Source material =>
== Segment start ==

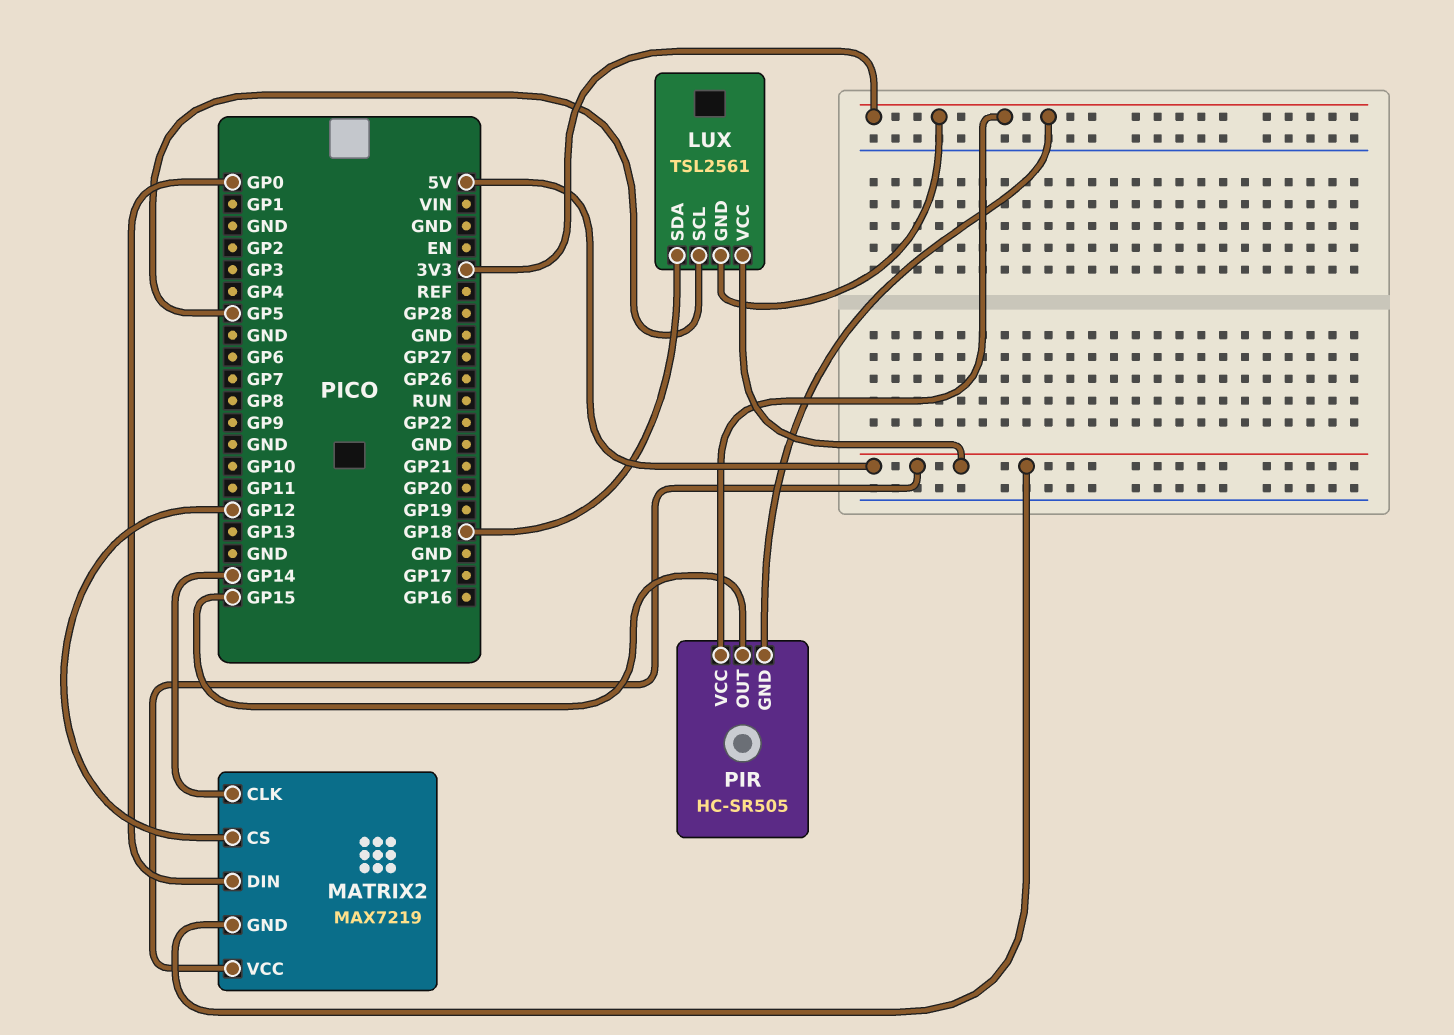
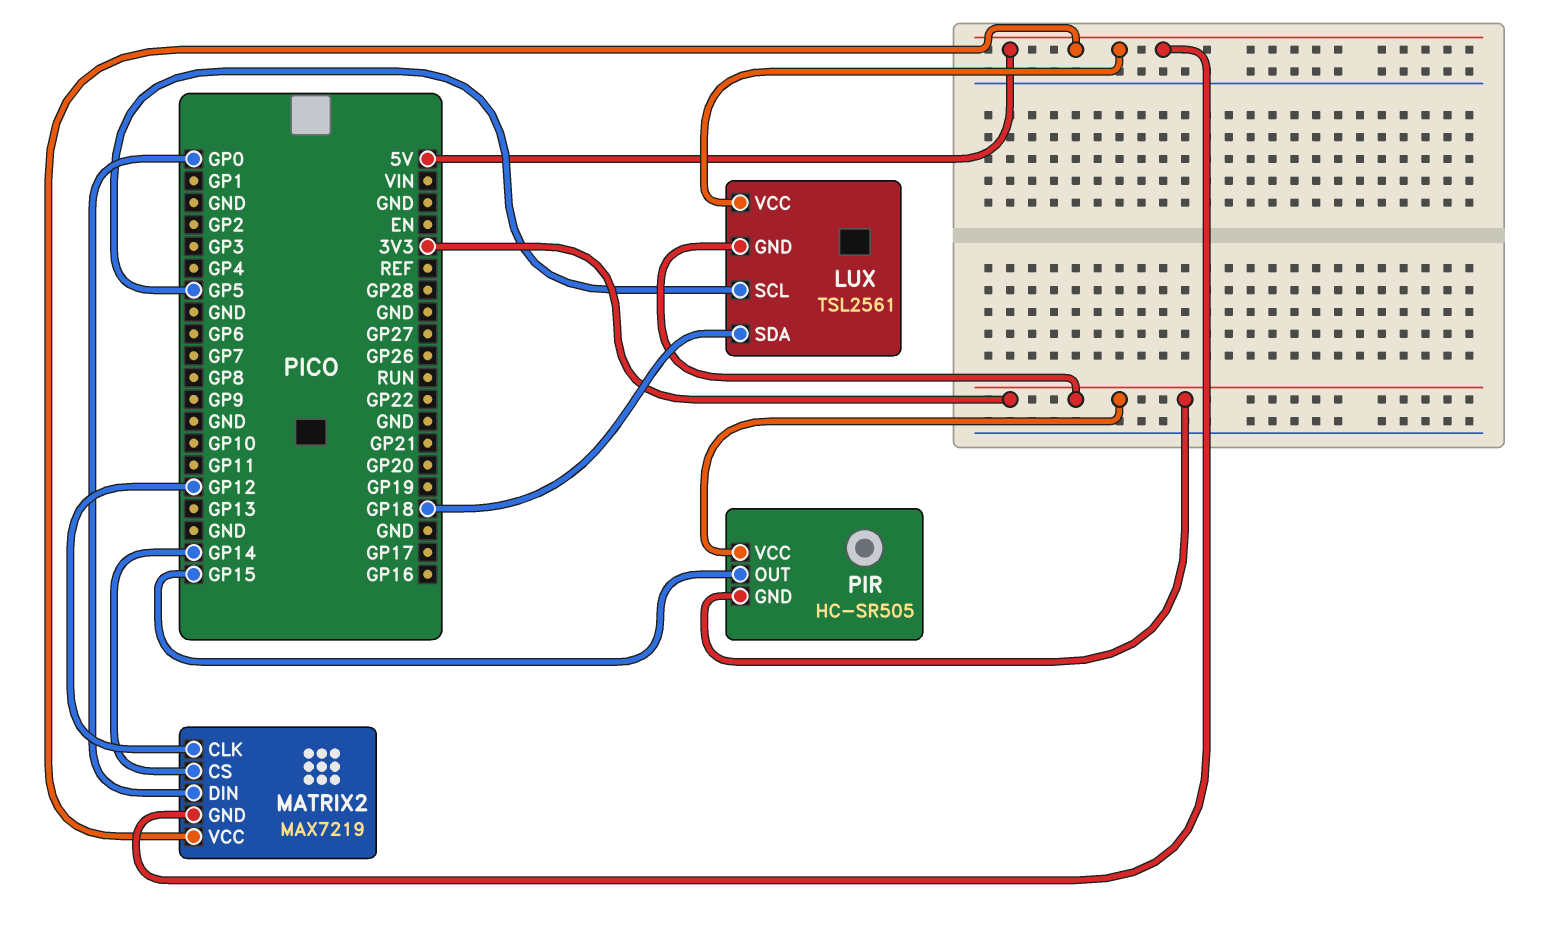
MATRIX2 pin CLK: GP14 -> GP12
MATRIX2 pin CS: GP12 -> GP14

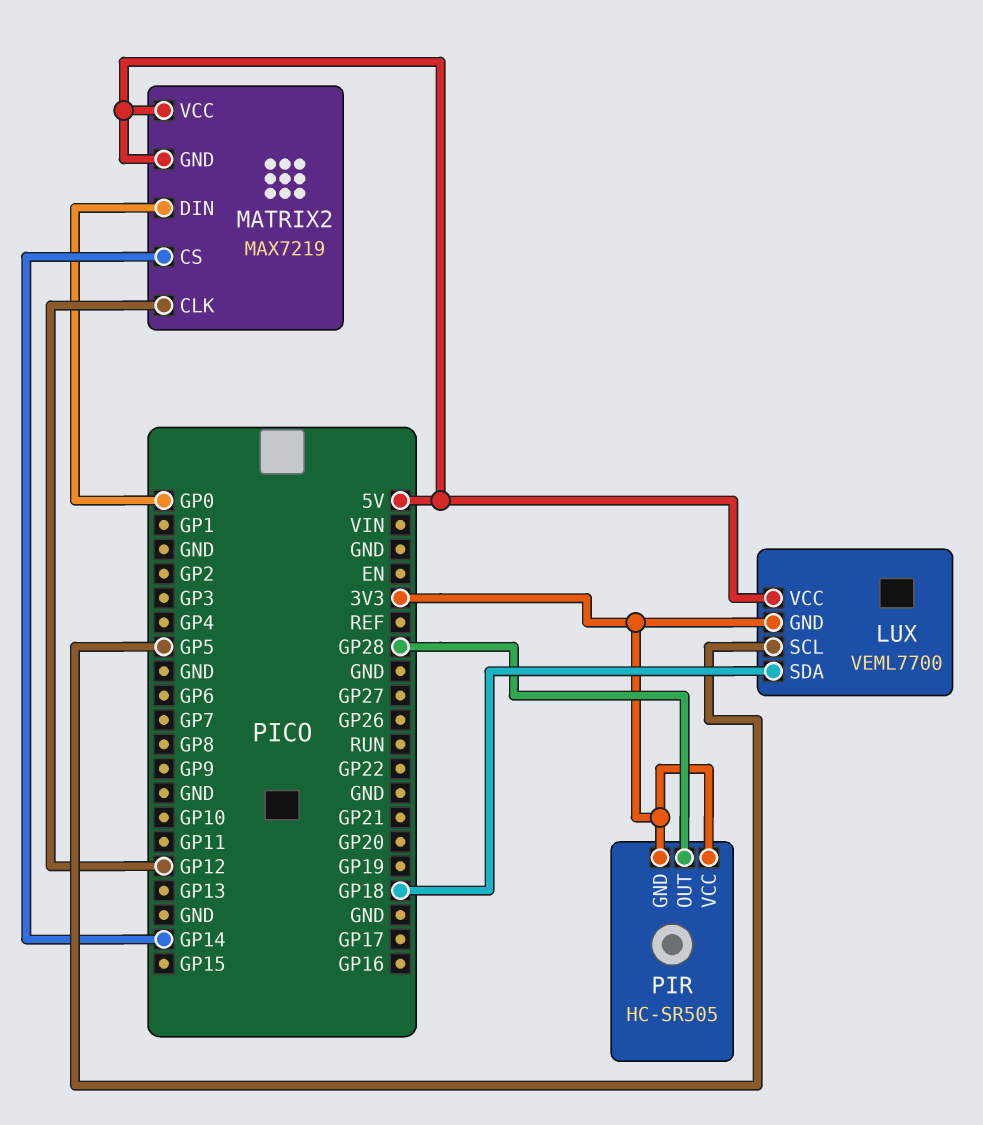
LUX: TSL2561 -> VEML7700
PIR pin OUT: GP15 -> GP28

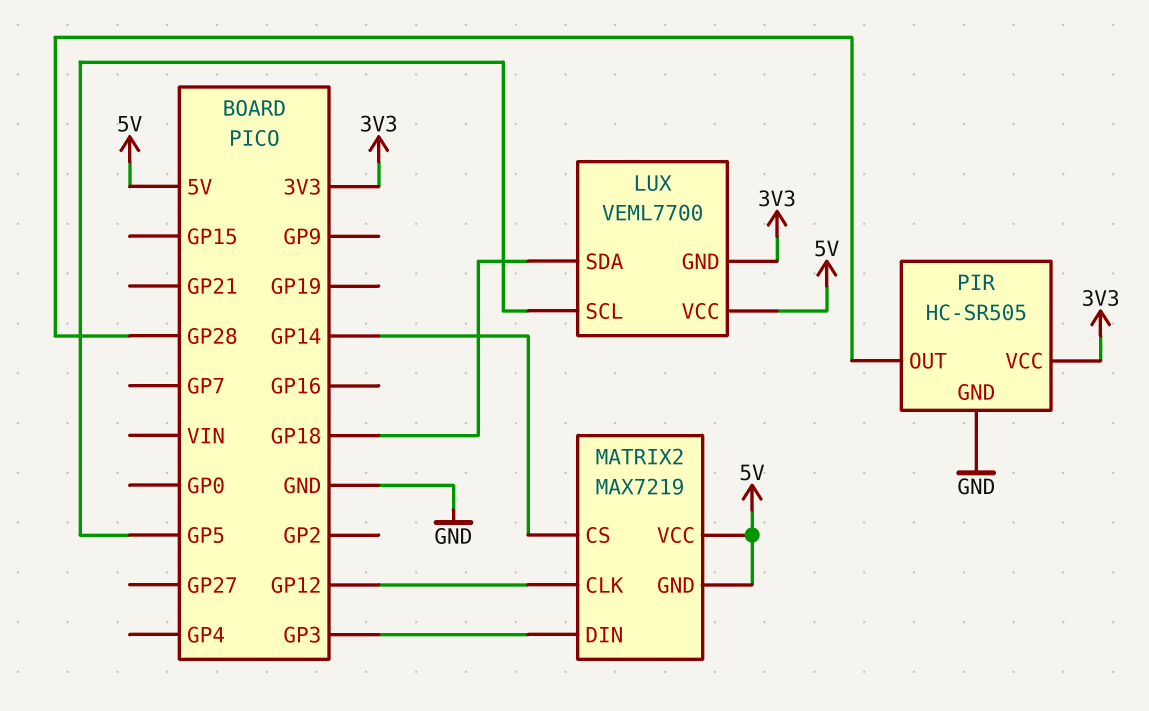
MATRIX2 pin DIN: GP0 -> GP3
PIR pin GND: 3V3 -> GND

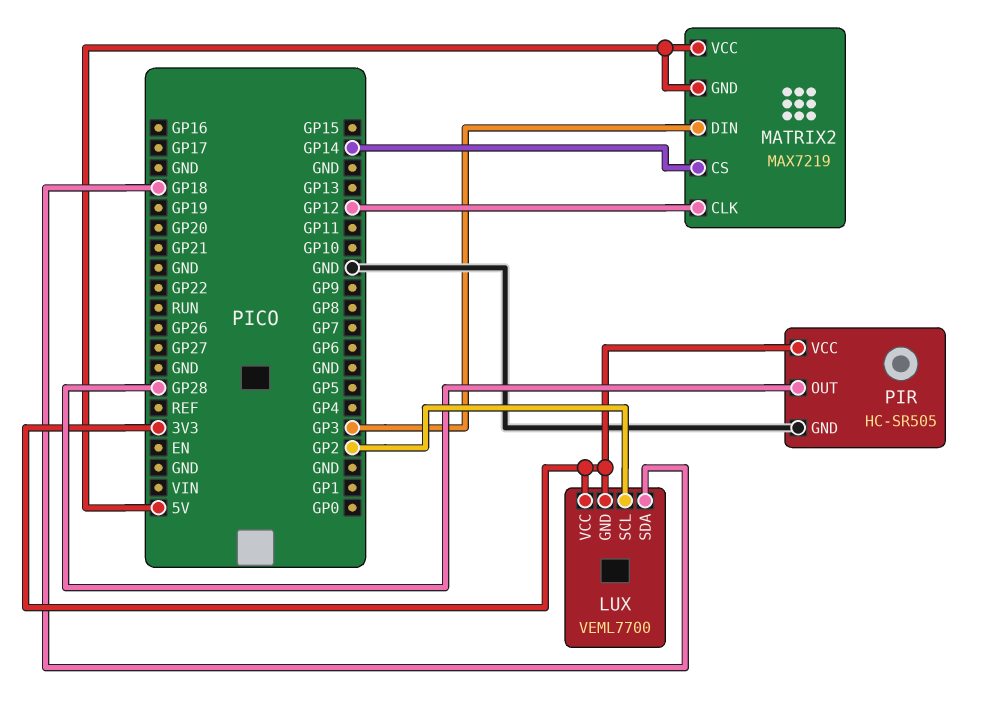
LUX pin SCL: GP5 -> GP2
LUX pin VCC: 5V -> 3V3

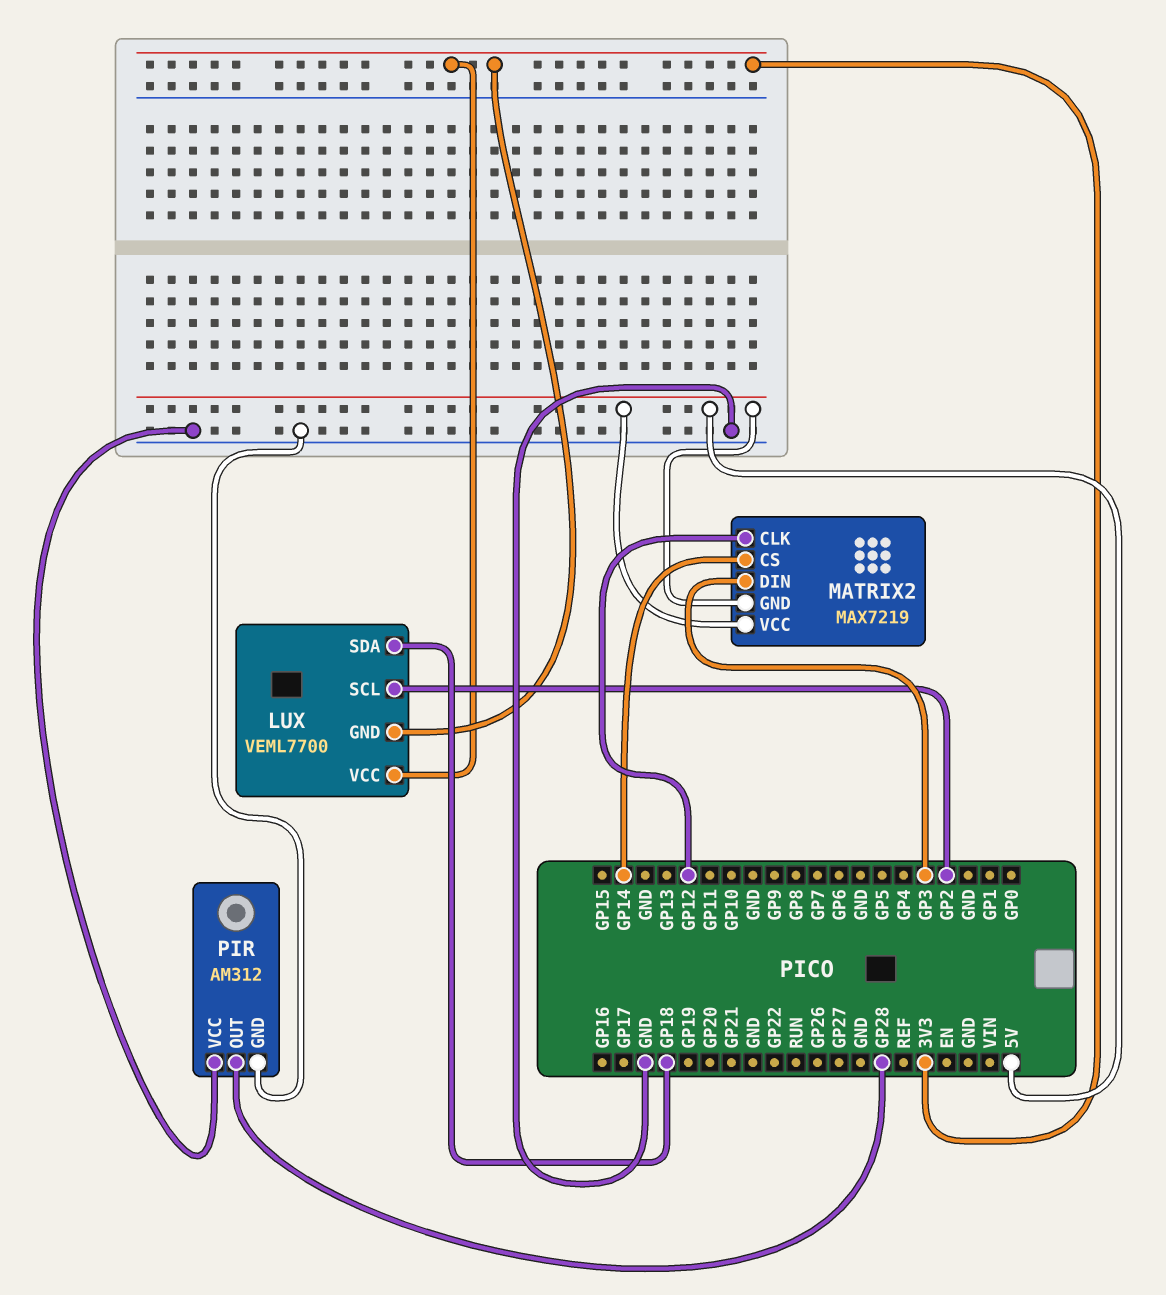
PIR: HC-SR505 -> AM312
PIR pin VCC: 3V3 -> GND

== Segment end ==

Task prompt =>
All of the entries must be reproduced exactly, with no pictures kept.

Exercise solution =>
MATRIX2 pin CLK: GP14 -> GP12
MATRIX2 pin CS: GP12 -> GP14

LUX: TSL2561 -> VEML7700
PIR pin OUT: GP15 -> GP28

MATRIX2 pin DIN: GP0 -> GP3
PIR pin GND: 3V3 -> GND

LUX pin SCL: GP5 -> GP2
LUX pin VCC: 5V -> 3V3

PIR: HC-SR505 -> AM312
PIR pin VCC: 3V3 -> GND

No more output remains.